#### To do:
Below this line is the material. Write out only its lines from the one containing "none -> white plate F4:F6 level 1" through the one containing "none -> red cone E4 level 2", both kept, exactly.

== == ==

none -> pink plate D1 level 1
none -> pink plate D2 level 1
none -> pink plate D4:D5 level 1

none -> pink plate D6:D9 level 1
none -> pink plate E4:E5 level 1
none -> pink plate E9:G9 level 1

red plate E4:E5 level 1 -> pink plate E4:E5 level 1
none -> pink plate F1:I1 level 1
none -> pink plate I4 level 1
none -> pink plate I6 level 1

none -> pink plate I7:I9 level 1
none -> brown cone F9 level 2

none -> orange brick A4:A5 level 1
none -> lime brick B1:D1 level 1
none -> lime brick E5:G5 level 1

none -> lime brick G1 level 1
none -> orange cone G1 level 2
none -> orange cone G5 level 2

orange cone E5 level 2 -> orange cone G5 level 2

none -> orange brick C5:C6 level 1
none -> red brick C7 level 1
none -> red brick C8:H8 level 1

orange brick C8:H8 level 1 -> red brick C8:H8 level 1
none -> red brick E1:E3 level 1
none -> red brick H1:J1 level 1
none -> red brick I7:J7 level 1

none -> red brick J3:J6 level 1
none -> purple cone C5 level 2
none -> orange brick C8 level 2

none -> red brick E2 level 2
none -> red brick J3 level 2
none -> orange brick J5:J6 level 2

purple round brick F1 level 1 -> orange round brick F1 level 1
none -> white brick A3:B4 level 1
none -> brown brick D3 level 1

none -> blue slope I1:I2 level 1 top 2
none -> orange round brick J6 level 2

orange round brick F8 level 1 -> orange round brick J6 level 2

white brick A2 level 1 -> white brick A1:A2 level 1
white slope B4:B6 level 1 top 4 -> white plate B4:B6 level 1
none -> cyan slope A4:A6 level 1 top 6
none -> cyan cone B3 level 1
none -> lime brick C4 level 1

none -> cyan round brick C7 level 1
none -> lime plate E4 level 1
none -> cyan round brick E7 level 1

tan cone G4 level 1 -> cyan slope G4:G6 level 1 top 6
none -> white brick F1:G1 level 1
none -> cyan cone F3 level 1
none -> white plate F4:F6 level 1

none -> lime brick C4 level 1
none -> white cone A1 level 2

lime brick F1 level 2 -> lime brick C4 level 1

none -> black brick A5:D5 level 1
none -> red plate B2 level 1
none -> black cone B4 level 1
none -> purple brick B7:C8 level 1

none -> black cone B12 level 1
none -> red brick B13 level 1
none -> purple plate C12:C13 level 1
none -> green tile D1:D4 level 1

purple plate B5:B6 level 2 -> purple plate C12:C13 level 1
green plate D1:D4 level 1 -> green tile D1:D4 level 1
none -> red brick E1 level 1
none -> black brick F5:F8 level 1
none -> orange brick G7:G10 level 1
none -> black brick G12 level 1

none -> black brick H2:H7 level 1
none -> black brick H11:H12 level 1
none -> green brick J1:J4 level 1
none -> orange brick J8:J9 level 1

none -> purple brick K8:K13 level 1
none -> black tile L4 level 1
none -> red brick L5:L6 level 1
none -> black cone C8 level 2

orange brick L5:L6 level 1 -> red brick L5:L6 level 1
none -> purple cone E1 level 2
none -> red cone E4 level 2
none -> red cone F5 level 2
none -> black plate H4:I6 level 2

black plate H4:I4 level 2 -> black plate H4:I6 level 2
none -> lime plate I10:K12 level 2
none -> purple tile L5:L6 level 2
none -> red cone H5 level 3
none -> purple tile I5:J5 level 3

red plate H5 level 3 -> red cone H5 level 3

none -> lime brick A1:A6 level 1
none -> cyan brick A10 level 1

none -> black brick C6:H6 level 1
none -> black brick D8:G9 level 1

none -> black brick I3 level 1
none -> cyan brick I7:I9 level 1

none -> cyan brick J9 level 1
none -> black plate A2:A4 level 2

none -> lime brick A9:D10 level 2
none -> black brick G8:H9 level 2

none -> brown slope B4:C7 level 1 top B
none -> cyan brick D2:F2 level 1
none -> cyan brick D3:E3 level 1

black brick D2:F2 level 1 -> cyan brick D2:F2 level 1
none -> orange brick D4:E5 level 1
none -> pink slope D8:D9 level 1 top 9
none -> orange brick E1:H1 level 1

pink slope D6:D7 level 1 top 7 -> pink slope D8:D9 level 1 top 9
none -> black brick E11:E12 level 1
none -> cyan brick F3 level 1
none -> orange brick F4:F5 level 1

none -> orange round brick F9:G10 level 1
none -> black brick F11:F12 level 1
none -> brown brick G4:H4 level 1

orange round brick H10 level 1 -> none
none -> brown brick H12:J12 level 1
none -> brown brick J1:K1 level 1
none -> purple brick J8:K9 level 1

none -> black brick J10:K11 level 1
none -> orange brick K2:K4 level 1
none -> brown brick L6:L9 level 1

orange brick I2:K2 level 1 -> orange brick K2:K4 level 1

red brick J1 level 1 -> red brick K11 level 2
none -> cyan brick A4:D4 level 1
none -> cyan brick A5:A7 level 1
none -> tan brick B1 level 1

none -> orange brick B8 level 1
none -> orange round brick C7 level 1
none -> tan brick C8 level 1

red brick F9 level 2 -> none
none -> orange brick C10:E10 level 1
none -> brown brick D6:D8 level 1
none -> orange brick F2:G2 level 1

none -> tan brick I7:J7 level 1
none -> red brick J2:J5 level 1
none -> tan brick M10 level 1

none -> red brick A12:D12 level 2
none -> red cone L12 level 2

== == ==

#### Expected answer:
none -> white plate F4:F6 level 1

none -> lime brick C4 level 1
none -> white cone A1 level 2

lime brick F1 level 2 -> lime brick C4 level 1

none -> black brick A5:D5 level 1
none -> red plate B2 level 1
none -> black cone B4 level 1
none -> purple brick B7:C8 level 1

none -> black cone B12 level 1
none -> red brick B13 level 1
none -> purple plate C12:C13 level 1
none -> green tile D1:D4 level 1

purple plate B5:B6 level 2 -> purple plate C12:C13 level 1
green plate D1:D4 level 1 -> green tile D1:D4 level 1
none -> red brick E1 level 1
none -> black brick F5:F8 level 1
none -> orange brick G7:G10 level 1
none -> black brick G12 level 1

none -> black brick H2:H7 level 1
none -> black brick H11:H12 level 1
none -> green brick J1:J4 level 1
none -> orange brick J8:J9 level 1

none -> purple brick K8:K13 level 1
none -> black tile L4 level 1
none -> red brick L5:L6 level 1
none -> black cone C8 level 2

orange brick L5:L6 level 1 -> red brick L5:L6 level 1
none -> purple cone E1 level 2
none -> red cone E4 level 2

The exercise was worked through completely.